Dataset items:
*** Begin section ***

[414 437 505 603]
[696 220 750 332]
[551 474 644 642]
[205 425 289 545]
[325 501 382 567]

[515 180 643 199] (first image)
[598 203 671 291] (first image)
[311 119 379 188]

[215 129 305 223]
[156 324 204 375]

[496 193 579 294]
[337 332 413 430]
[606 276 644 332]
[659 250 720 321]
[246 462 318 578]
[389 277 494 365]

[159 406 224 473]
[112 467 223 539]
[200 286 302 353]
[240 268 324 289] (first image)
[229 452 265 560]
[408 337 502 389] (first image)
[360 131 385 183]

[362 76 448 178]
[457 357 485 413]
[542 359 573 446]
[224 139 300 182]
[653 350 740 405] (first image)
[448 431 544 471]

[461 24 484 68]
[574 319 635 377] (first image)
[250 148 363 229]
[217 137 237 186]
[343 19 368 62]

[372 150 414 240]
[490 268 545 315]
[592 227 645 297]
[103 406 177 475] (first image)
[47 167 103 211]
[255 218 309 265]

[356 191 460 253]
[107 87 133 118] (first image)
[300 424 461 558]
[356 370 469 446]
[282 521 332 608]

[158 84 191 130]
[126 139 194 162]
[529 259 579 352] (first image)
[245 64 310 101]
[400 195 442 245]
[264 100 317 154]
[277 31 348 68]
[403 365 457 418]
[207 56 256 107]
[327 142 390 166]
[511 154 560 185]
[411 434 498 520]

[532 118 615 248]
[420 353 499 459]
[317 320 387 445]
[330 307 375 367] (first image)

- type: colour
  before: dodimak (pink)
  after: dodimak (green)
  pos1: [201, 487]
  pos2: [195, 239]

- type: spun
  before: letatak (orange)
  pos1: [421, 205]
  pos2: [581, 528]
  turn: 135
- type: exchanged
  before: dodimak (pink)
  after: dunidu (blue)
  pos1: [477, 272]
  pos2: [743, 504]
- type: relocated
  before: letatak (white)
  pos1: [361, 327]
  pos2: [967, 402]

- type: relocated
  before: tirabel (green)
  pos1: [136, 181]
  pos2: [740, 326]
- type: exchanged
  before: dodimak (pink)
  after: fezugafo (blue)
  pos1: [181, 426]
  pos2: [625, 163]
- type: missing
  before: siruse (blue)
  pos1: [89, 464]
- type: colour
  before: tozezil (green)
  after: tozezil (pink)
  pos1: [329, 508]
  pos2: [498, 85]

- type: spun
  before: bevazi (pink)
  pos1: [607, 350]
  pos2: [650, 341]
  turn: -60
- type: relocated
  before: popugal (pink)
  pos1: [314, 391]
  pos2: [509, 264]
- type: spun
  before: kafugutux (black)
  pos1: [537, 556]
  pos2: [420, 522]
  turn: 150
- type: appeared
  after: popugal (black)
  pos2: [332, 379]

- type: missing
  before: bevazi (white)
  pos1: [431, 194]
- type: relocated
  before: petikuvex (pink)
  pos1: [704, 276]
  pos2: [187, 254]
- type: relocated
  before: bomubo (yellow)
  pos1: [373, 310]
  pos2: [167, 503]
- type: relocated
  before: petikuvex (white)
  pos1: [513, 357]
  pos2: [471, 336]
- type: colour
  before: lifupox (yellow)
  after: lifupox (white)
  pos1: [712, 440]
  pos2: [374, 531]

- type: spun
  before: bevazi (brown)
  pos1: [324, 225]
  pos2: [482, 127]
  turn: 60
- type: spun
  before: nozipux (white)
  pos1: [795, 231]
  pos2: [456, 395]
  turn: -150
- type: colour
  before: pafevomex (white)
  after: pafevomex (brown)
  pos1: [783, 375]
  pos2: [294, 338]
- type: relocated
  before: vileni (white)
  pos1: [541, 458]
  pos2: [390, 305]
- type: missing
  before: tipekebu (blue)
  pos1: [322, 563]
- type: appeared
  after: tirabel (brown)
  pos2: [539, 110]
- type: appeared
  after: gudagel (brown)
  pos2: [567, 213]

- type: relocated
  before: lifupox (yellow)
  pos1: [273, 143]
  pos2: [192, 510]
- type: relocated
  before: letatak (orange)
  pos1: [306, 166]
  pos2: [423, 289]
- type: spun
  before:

*** End section ***

Each entry above needs to be returned exactly as written.

RESPONSE TO THIS EXERCISE:
[414 437 505 603]
[696 220 750 332]
[551 474 644 642]
[205 425 289 545]
[325 501 382 567]

[515 180 643 199] (first image)
[598 203 671 291] (first image)
[311 119 379 188]

[215 129 305 223]
[156 324 204 375]

[496 193 579 294]
[337 332 413 430]
[606 276 644 332]
[659 250 720 321]
[246 462 318 578]
[389 277 494 365]

[159 406 224 473]
[112 467 223 539]
[200 286 302 353]
[240 268 324 289] (first image)
[229 452 265 560]
[408 337 502 389] (first image)
[360 131 385 183]

[362 76 448 178]
[457 357 485 413]
[542 359 573 446]
[224 139 300 182]
[653 350 740 405] (first image)
[448 431 544 471]

[461 24 484 68]
[574 319 635 377] (first image)
[250 148 363 229]
[217 137 237 186]
[343 19 368 62]

[372 150 414 240]
[490 268 545 315]
[592 227 645 297]
[103 406 177 475] (first image)
[47 167 103 211]
[255 218 309 265]

[356 191 460 253]
[107 87 133 118] (first image)
[300 424 461 558]
[356 370 469 446]
[282 521 332 608]

[158 84 191 130]
[126 139 194 162]
[529 259 579 352] (first image)
[245 64 310 101]
[400 195 442 245]
[264 100 317 154]
[277 31 348 68]
[403 365 457 418]
[207 56 256 107]
[327 142 390 166]
[511 154 560 185]
[411 434 498 520]

[532 118 615 248]
[420 353 499 459]
[317 320 387 445]
[330 307 375 367] (first image)

- type: colour
  before: dodimak (pink)
  after: dodimak (green)
  pos1: [201, 487]
  pos2: [195, 239]

- type: spun
  before: letatak (orange)
  pos1: [421, 205]
  pos2: [581, 528]
  turn: 135
- type: exchanged
  before: dodimak (pink)
  after: dunidu (blue)
  pos1: [477, 272]
  pos2: [743, 504]
- type: relocated
  before: letatak (white)
  pos1: [361, 327]
  pos2: [967, 402]

- type: relocated
  before: tirabel (green)
  pos1: [136, 181]
  pos2: [740, 326]
- type: exchanged
  before: dodimak (pink)
  after: fezugafo (blue)
  pos1: [181, 426]
  pos2: [625, 163]
- type: missing
  before: siruse (blue)
  pos1: [89, 464]
- type: colour
  before: tozezil (green)
  after: tozezil (pink)
  pos1: [329, 508]
  pos2: [498, 85]

- type: spun
  before: bevazi (pink)
  pos1: [607, 350]
  pos2: [650, 341]
  turn: -60
- type: relocated
  before: popugal (pink)
  pos1: [314, 391]
  pos2: [509, 264]
- type: spun
  before: kafugutux (black)
  pos1: [537, 556]
  pos2: [420, 522]
  turn: 150
- type: appeared
  after: popugal (black)
  pos2: [332, 379]

- type: missing
  before: bevazi (white)
  pos1: [431, 194]
- type: relocated
  before: petikuvex (pink)
  pos1: [704, 276]
  pos2: [187, 254]
- type: relocated
  before: bomubo (yellow)
  pos1: [373, 310]
  pos2: [167, 503]
- type: relocated
  before: petikuvex (white)
  pos1: [513, 357]
  pos2: [471, 336]
- type: colour
  before: lifupox (yellow)
  after: lifupox (white)
  pos1: [712, 440]
  pos2: [374, 531]

- type: spun
  before: bevazi (brown)
  pos1: [324, 225]
  pos2: [482, 127]
  turn: 60
- type: spun
  before: nozipux (white)
  pos1: [795, 231]
  pos2: [456, 395]
  turn: -150
- type: colour
  before: pafevomex (white)
  after: pafevomex (brown)
  pos1: [783, 375]
  pos2: [294, 338]
- type: relocated
  before: vileni (white)
  pos1: [541, 458]
  pos2: [390, 305]
- type: missing
  before: tipekebu (blue)
  pos1: [322, 563]
- type: appeared
  after: tirabel (brown)
  pos2: [539, 110]
- type: appeared
  after: gudagel (brown)
  pos2: [567, 213]

- type: relocated
  before: lifupox (yellow)
  pos1: [273, 143]
  pos2: [192, 510]
- type: relocated
  before: letatak (orange)
  pos1: [306, 166]
  pos2: [423, 289]
- type: spun
  before:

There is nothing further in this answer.